**PROMPT**
Return each line of the listing exactly, though without its images.

**RECORDS FOR THIS TASK**
------------------------
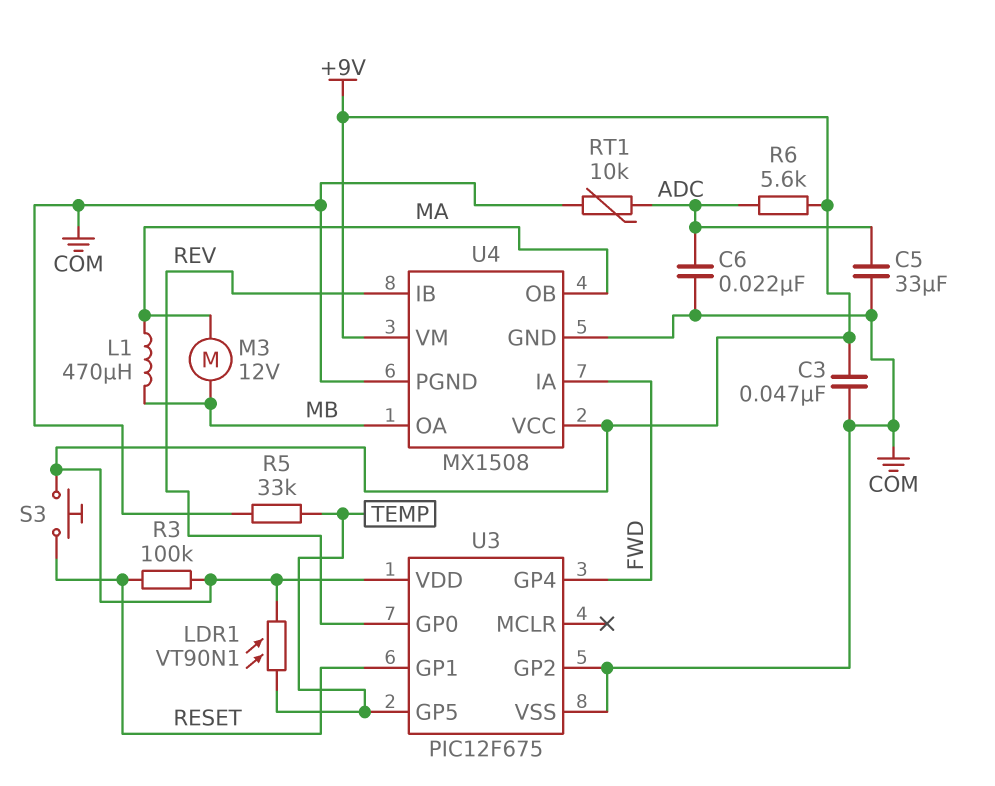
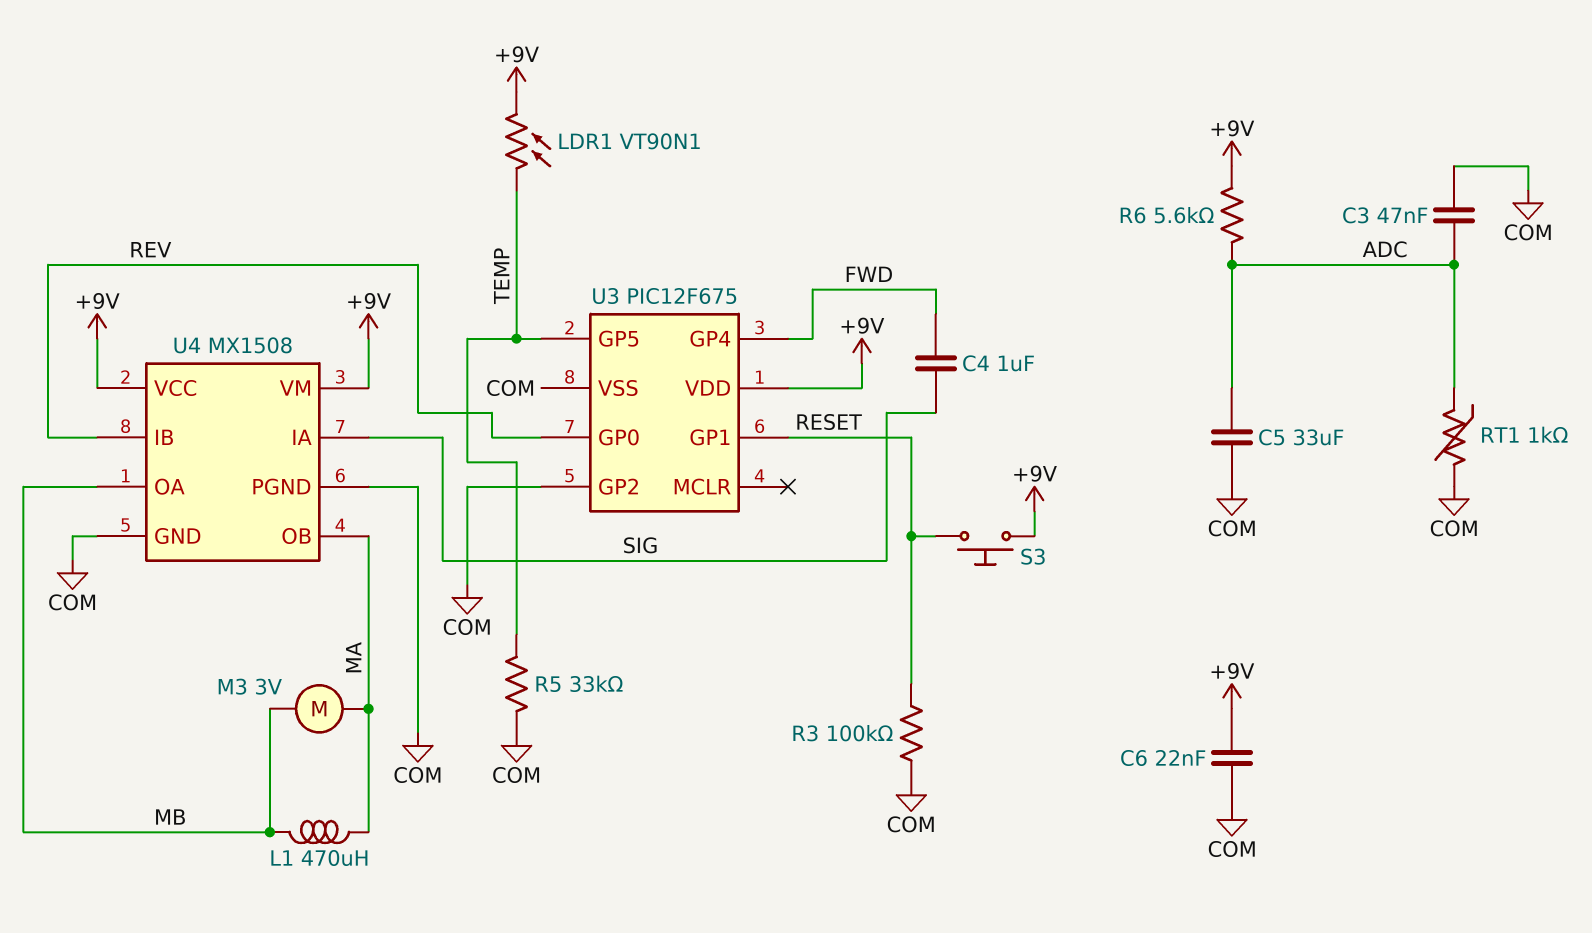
C3: 47nF (+9V, COM) -> 47nF (ADC, COM)
C4: none -> 1uF (FWD, SIG)
C6: 22nF (ADC, COM) -> 22nF (+9V, COM)
M3: motor 12V (MA, MB) -> motor 3V (MA, MB)
R3: 100k (+9V, RESET) -> 100k (COM, RESET)
RT1: 10k (ADC, COM) -> 1k (ADC, COM)
U4 pin IA: FWD -> SIG

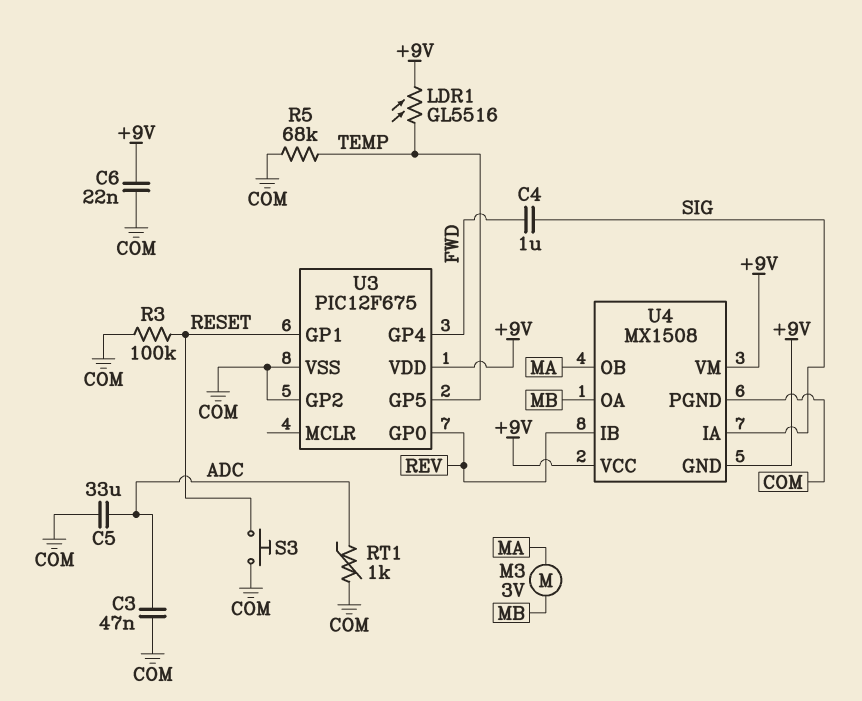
L1: 470uH (MA, MB) -> none
LDR1: VT90N1 (+9V, TEMP) -> GL5516 (+9V, TEMP)
R5: 33k (COM, TEMP) -> 68k (COM, TEMP)
R6: 5.6k (+9V, ADC) -> none
S3: button (+9V, RESET) -> button (COM, RESET)
U4 pin GND: COM -> +9V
------------------------
**ANSWER TO THE PROBLEM**
C3: 47nF (+9V, COM) -> 47nF (ADC, COM)
C4: none -> 1uF (FWD, SIG)
C6: 22nF (ADC, COM) -> 22nF (+9V, COM)
M3: motor 12V (MA, MB) -> motor 3V (MA, MB)
R3: 100k (+9V, RESET) -> 100k (COM, RESET)
RT1: 10k (ADC, COM) -> 1k (ADC, COM)
U4 pin IA: FWD -> SIG

L1: 470uH (MA, MB) -> none
LDR1: VT90N1 (+9V, TEMP) -> GL5516 (+9V, TEMP)
R5: 33k (COM, TEMP) -> 68k (COM, TEMP)
R6: 5.6k (+9V, ADC) -> none
S3: button (+9V, RESET) -> button (COM, RESET)
U4 pin GND: COM -> +9V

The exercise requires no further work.